(RECORD EXTRACTS Opens)
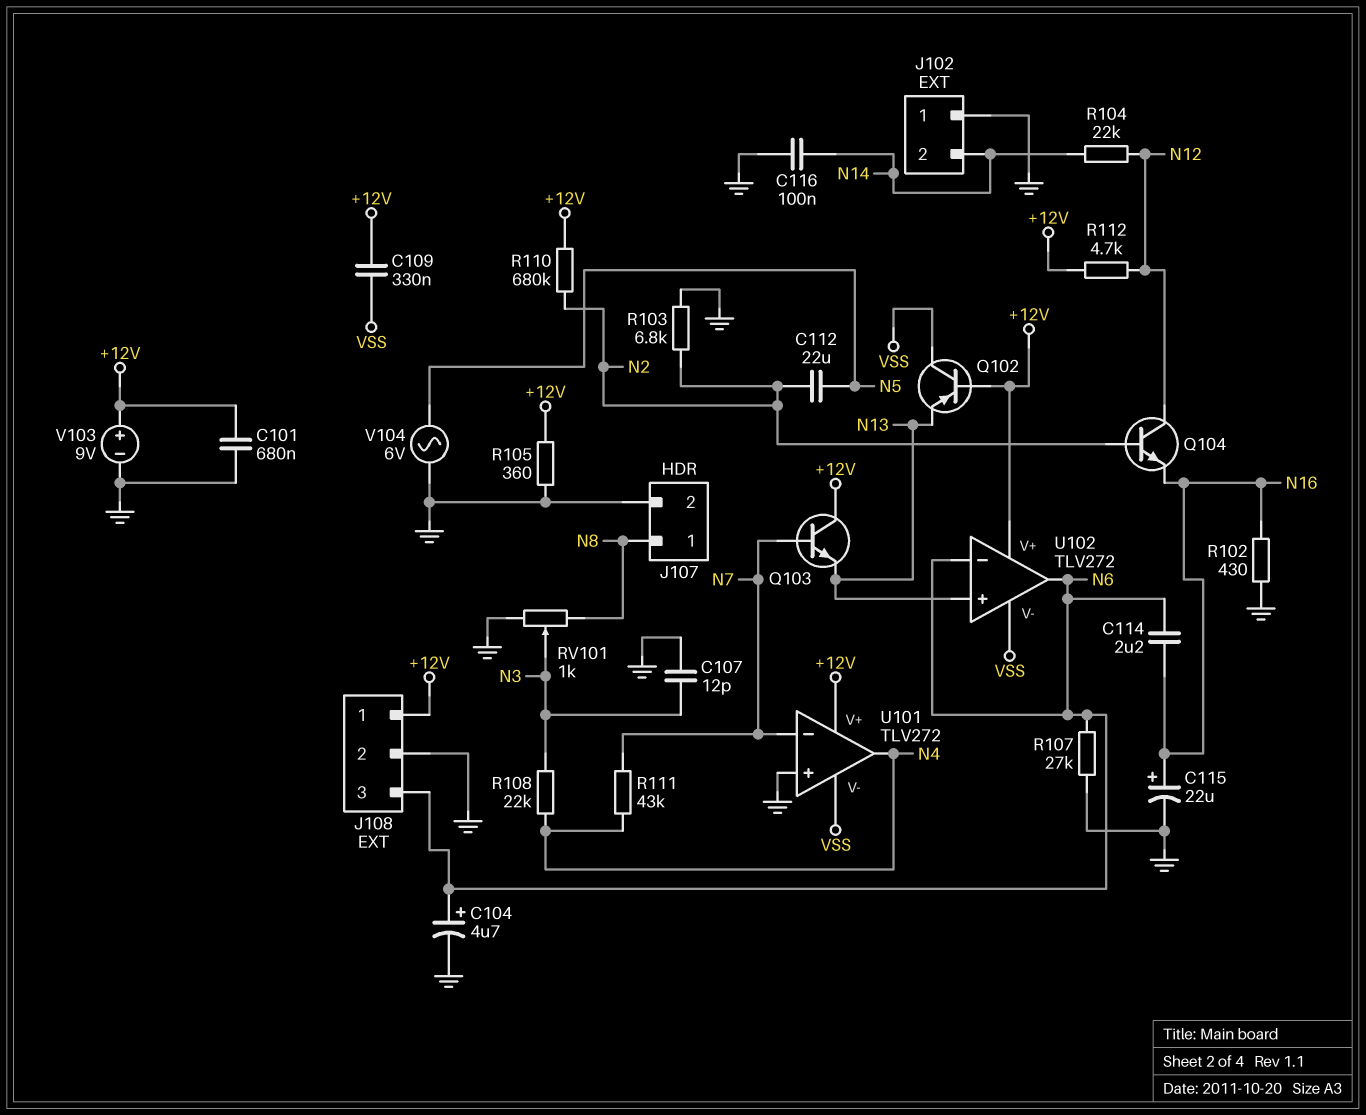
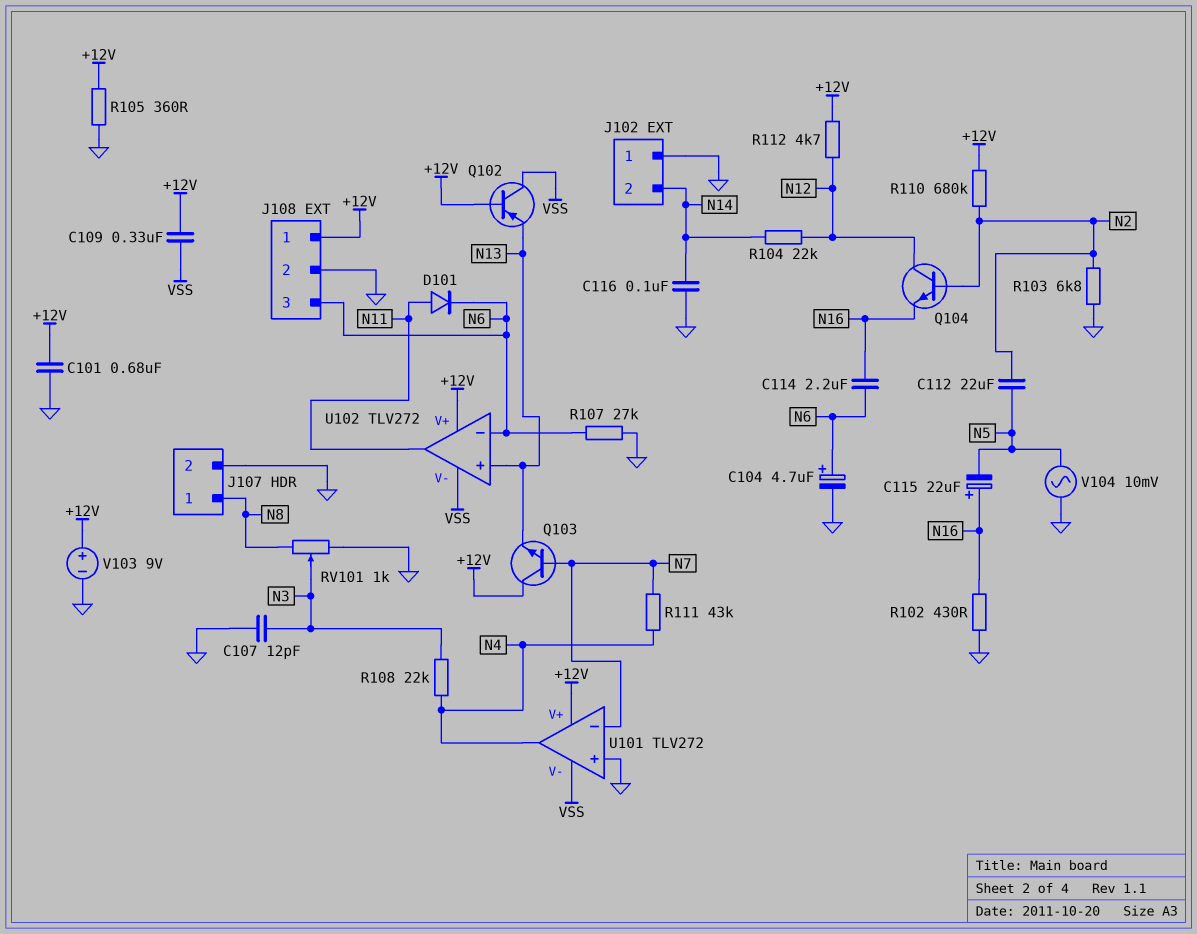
C115: 22uF (plus N16, minus GND) -> 22uF (plus N16, minus N5)
D101: none -> diode (A N11, K N6)
U102 pin out: N6 -> N11
V104: AC 6V (GND, N5) -> AC 10mV (GND, N5)

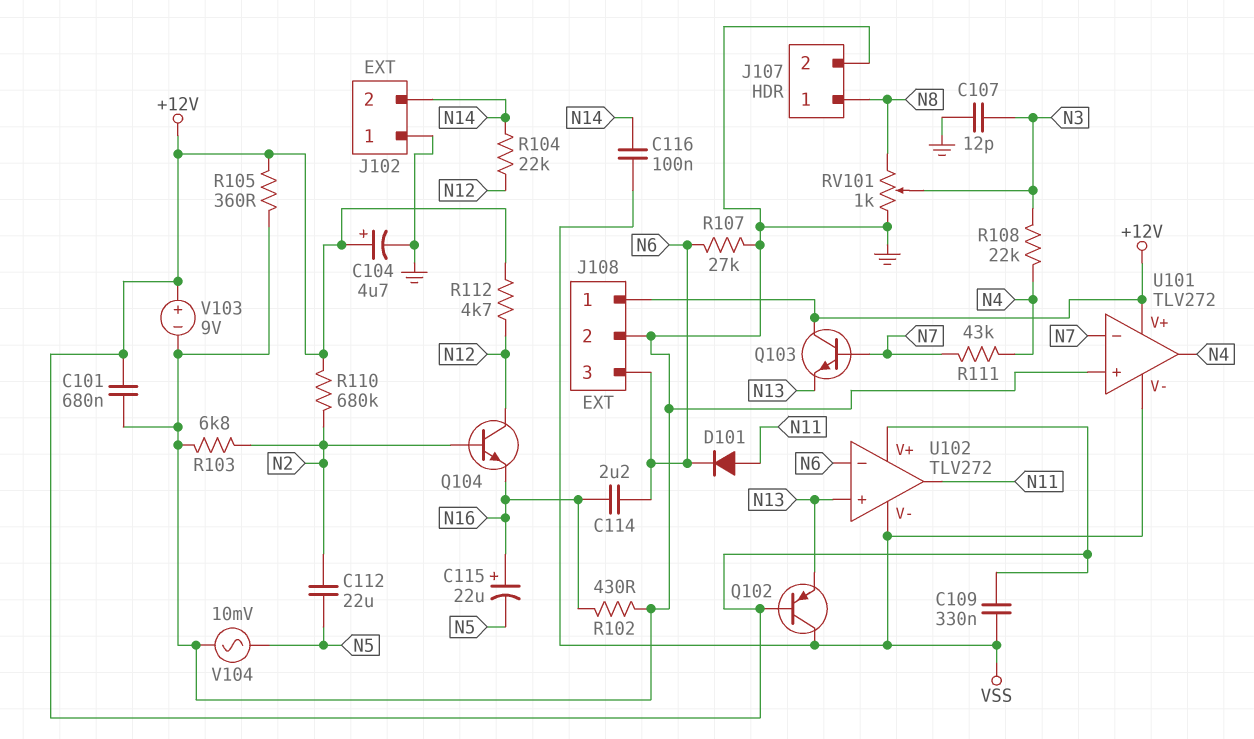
C104: 4.7uF (plus N6, minus GND) -> 4.7uF (plus +12V, minus GND)
C116: 100nF (GND, N14) -> 100nF (N14, VSS)

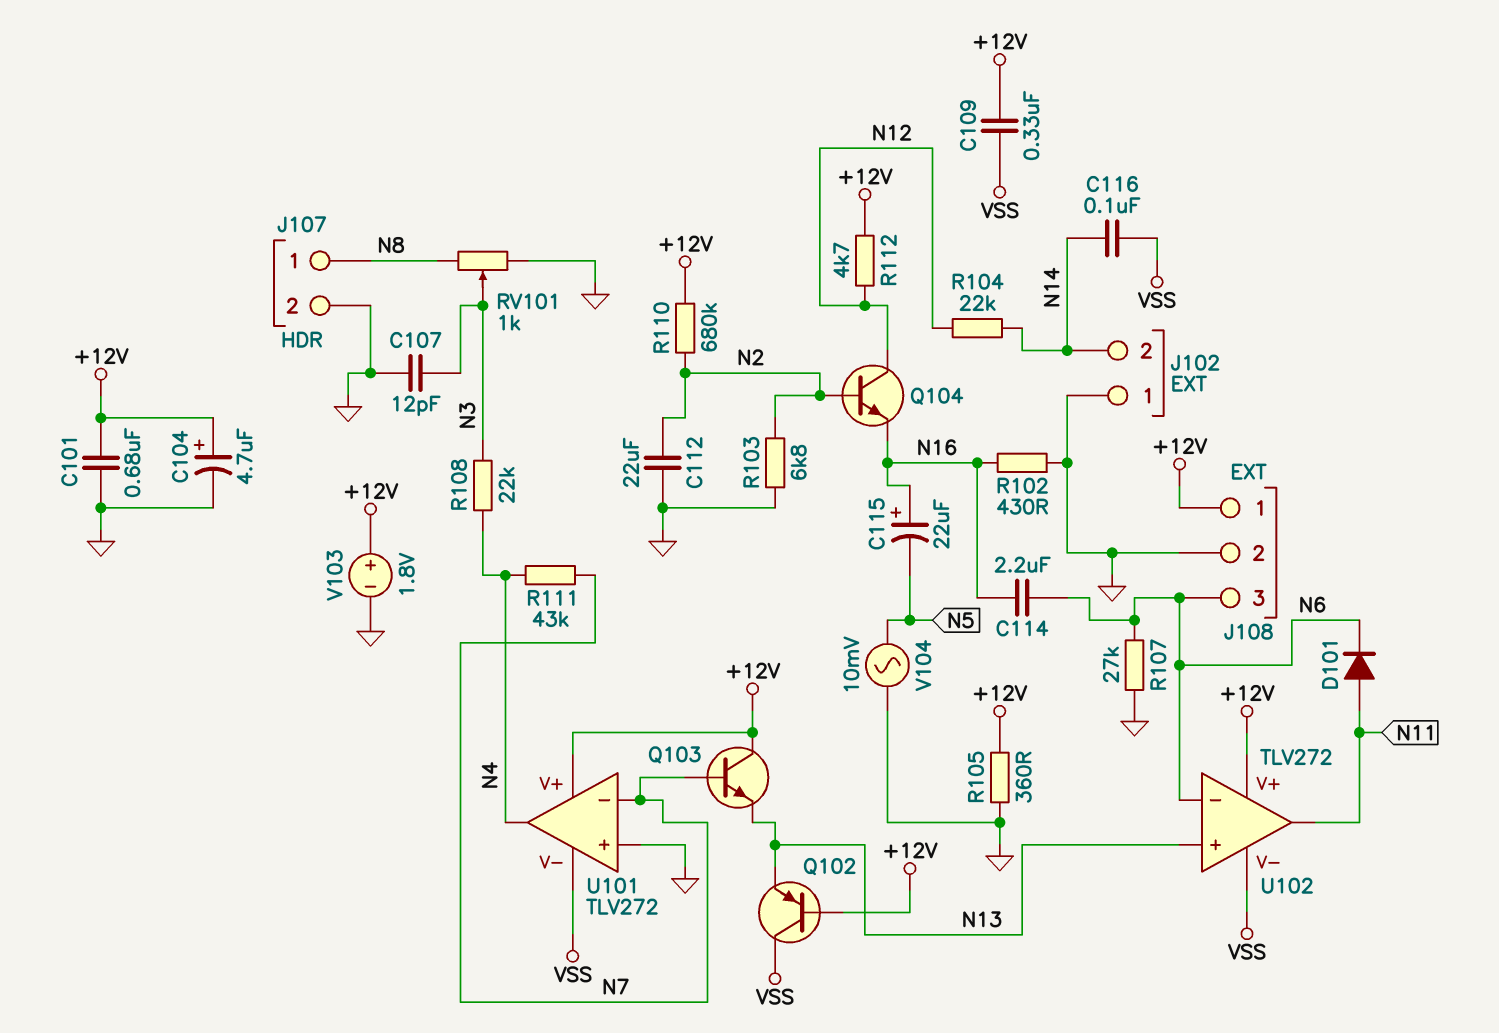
C112: 22uF (N2, N5) -> 22uF (GND, N2)
V103: 9V (plus +12V, minus GND) -> 1.8V (plus +12V, minus GND)

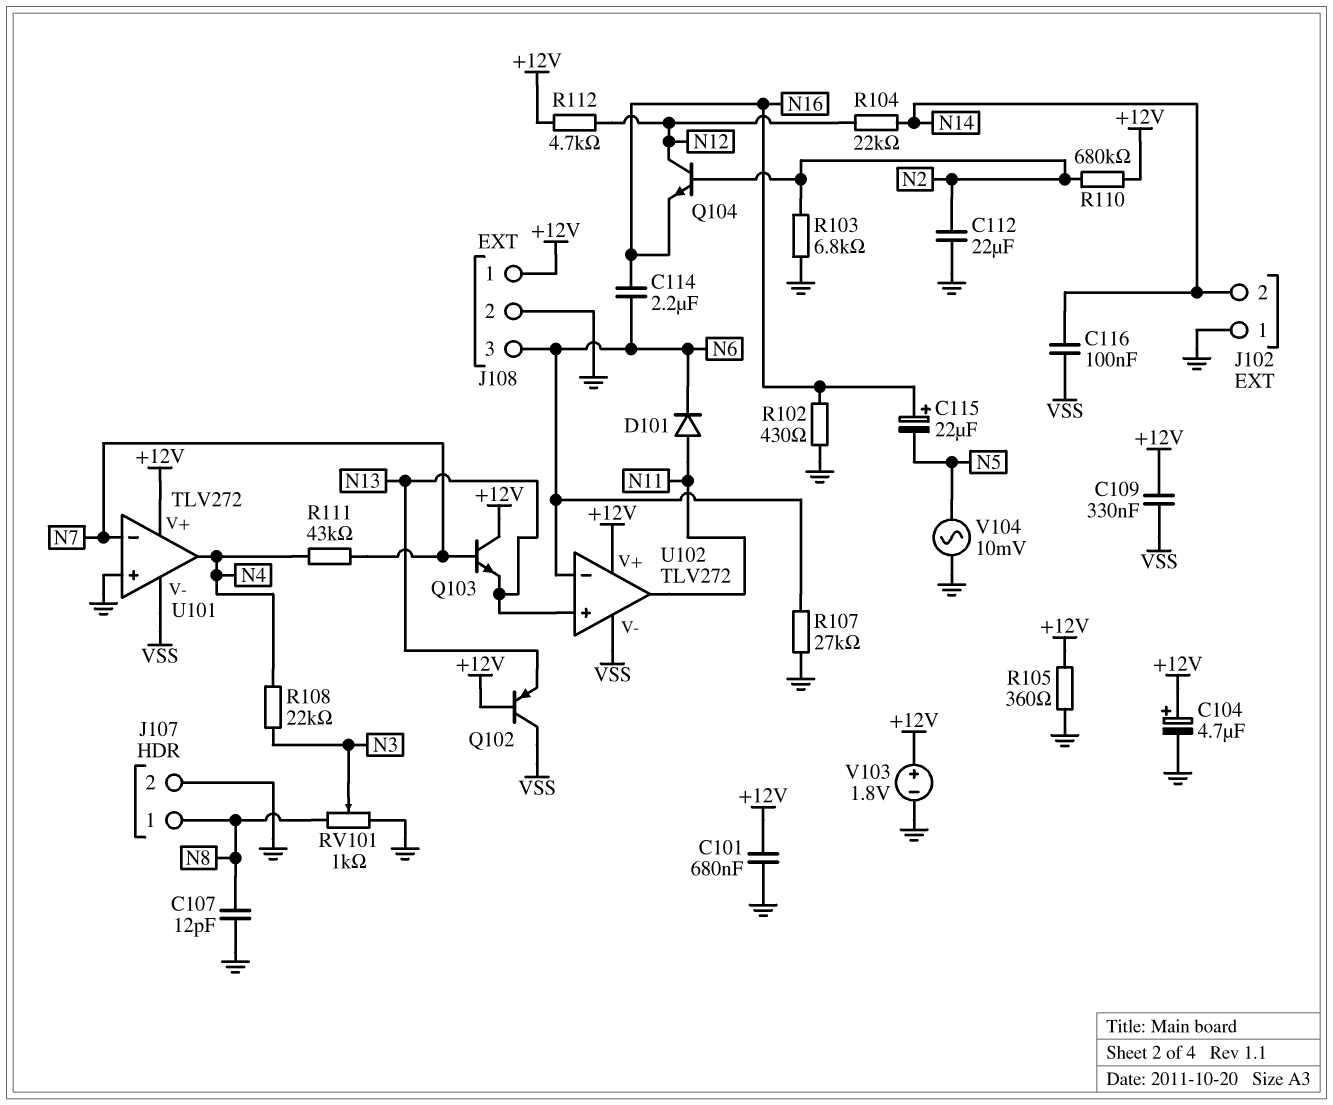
C107: 12pF (GND, N3) -> 12pF (GND, N8)

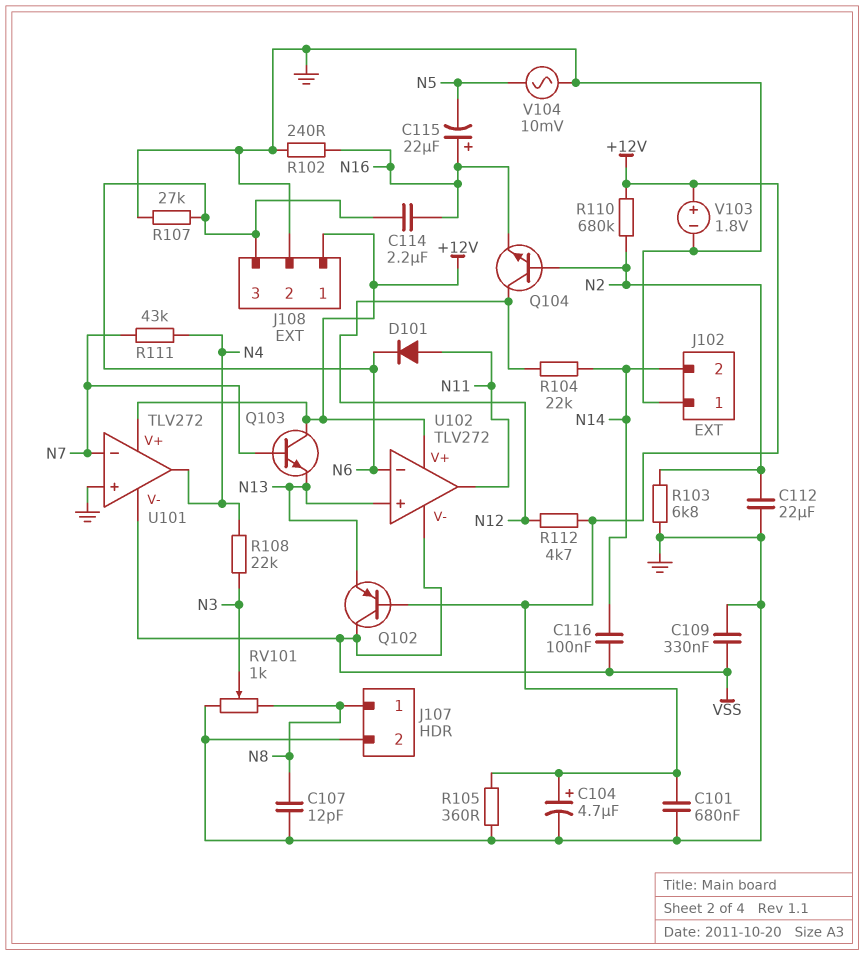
C109: 330nF (+12V, VSS) -> 330nF (GND, VSS)
R102: 430 (GND, N16) -> 240 (GND, N16)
(RECORD EXTRACTS Closes)
YOUR GOAL >>
Your task is to reproduce exactly the lines running from the line that contains "V104: AC 6V (GND, N5) -> AC 10mV (GND, N5)" to the end of the records, pictures excluded.

ANSWER TO THIS PROBLEM >>
V104: AC 6V (GND, N5) -> AC 10mV (GND, N5)

C104: 4.7uF (plus N6, minus GND) -> 4.7uF (plus +12V, minus GND)
C116: 100nF (GND, N14) -> 100nF (N14, VSS)

C112: 22uF (N2, N5) -> 22uF (GND, N2)
V103: 9V (plus +12V, minus GND) -> 1.8V (plus +12V, minus GND)

C107: 12pF (GND, N3) -> 12pF (GND, N8)

C109: 330nF (+12V, VSS) -> 330nF (GND, VSS)
R102: 430 (GND, N16) -> 240 (GND, N16)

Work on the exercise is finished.